What needs to be done. Of the material below, only the lines from the line containing "R11: 100k (+5V, N_8) -> 100k (GND, N_8)" down to the line containing "R2: none -> 68k (ALARM, OPTO)" belong in the answer, written out exactly.

"""

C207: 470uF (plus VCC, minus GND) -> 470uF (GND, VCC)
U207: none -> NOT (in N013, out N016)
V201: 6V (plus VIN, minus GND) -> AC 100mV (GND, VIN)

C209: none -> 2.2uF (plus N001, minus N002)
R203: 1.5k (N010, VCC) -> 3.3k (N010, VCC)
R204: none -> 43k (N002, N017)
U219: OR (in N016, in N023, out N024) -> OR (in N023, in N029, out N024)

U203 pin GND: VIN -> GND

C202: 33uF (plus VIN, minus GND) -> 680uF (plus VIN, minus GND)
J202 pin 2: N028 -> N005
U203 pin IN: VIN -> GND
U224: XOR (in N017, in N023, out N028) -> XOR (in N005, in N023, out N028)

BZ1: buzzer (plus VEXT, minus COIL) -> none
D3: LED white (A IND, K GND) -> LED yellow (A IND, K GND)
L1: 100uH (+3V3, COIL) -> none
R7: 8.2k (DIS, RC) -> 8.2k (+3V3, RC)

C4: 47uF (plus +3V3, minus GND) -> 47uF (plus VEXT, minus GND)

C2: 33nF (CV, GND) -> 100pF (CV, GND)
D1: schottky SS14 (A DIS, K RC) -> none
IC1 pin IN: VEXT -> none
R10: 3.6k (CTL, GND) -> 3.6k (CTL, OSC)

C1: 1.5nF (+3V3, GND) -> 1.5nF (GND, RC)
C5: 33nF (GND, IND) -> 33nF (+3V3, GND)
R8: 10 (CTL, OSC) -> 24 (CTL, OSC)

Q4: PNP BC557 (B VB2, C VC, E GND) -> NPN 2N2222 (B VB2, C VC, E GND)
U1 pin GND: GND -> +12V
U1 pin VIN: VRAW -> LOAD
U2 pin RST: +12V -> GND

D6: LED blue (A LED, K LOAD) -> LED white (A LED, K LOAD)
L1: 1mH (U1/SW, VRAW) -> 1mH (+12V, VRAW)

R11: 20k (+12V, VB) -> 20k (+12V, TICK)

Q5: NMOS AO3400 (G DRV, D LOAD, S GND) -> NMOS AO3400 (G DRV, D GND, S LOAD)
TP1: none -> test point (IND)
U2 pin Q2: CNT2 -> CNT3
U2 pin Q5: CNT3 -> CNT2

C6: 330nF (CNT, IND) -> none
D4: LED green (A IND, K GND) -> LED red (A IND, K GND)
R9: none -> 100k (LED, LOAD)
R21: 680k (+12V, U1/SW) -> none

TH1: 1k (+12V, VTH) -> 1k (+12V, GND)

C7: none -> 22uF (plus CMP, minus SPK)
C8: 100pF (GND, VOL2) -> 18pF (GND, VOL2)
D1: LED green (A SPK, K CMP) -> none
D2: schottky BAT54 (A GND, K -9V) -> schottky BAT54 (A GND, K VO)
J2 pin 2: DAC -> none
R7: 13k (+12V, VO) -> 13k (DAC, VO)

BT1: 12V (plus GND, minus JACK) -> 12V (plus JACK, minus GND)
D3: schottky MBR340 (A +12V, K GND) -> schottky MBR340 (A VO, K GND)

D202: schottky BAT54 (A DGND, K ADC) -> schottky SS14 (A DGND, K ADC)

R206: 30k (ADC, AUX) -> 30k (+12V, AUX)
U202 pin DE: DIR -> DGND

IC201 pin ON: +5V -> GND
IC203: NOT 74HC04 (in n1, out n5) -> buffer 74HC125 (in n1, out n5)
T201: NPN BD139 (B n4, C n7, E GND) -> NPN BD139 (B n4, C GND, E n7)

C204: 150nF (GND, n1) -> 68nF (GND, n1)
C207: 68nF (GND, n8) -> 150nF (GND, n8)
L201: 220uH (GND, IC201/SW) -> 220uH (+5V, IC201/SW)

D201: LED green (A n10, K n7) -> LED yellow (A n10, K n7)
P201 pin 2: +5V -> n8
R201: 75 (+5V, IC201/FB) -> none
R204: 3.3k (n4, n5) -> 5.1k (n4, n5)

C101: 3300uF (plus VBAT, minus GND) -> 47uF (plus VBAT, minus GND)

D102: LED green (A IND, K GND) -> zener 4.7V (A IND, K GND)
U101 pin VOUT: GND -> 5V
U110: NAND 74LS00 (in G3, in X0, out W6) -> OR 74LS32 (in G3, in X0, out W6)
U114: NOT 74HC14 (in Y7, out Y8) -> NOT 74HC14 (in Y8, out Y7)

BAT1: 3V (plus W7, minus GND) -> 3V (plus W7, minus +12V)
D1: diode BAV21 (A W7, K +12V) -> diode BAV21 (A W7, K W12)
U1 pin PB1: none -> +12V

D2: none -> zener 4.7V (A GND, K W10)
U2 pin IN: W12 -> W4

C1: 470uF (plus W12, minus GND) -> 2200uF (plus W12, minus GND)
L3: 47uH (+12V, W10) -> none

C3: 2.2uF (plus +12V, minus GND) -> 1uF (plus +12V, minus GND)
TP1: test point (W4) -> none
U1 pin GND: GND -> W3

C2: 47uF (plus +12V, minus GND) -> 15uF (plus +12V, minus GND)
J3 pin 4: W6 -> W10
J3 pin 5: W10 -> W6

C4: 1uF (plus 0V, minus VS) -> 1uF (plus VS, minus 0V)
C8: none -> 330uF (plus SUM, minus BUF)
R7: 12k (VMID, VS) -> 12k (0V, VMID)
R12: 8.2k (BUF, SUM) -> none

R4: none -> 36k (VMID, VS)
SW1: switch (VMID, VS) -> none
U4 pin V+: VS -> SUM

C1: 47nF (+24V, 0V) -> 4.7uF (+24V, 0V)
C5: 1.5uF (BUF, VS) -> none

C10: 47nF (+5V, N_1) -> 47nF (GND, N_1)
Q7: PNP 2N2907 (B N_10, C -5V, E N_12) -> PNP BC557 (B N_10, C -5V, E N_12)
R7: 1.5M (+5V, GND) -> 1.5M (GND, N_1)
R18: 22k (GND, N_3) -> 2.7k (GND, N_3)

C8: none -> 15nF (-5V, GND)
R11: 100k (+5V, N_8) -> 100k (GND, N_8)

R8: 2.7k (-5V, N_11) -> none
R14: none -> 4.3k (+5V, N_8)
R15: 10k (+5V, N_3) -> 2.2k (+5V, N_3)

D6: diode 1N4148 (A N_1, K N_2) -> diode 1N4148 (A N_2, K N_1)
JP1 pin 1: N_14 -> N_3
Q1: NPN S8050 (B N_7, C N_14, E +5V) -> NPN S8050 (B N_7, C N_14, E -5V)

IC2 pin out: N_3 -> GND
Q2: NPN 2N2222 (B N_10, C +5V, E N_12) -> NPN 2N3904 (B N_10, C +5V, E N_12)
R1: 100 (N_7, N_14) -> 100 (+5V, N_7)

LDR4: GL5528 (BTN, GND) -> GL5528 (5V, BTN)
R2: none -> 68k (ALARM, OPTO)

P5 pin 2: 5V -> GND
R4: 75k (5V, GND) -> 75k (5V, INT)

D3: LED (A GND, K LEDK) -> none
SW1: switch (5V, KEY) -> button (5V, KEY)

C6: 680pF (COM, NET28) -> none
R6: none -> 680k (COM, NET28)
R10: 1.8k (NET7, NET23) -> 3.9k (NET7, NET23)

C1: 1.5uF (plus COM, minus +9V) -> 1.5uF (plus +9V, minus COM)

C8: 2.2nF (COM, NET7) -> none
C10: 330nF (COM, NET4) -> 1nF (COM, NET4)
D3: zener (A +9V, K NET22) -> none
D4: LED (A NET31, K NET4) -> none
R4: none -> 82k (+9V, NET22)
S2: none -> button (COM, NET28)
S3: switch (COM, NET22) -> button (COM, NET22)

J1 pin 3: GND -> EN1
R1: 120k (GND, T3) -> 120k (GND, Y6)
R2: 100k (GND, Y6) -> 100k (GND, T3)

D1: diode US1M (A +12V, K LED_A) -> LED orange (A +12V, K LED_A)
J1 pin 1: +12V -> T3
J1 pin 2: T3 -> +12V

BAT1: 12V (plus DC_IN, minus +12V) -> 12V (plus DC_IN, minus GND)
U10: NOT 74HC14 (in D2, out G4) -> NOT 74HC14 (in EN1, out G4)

"""

Expected answer.
R11: 100k (+5V, N_8) -> 100k (GND, N_8)

R8: 2.7k (-5V, N_11) -> none
R14: none -> 4.3k (+5V, N_8)
R15: 10k (+5V, N_3) -> 2.2k (+5V, N_3)

D6: diode 1N4148 (A N_1, K N_2) -> diode 1N4148 (A N_2, K N_1)
JP1 pin 1: N_14 -> N_3
Q1: NPN S8050 (B N_7, C N_14, E +5V) -> NPN S8050 (B N_7, C N_14, E -5V)

IC2 pin out: N_3 -> GND
Q2: NPN 2N2222 (B N_10, C +5V, E N_12) -> NPN 2N3904 (B N_10, C +5V, E N_12)
R1: 100 (N_7, N_14) -> 100 (+5V, N_7)

LDR4: GL5528 (BTN, GND) -> GL5528 (5V, BTN)
R2: none -> 68k (ALARM, OPTO)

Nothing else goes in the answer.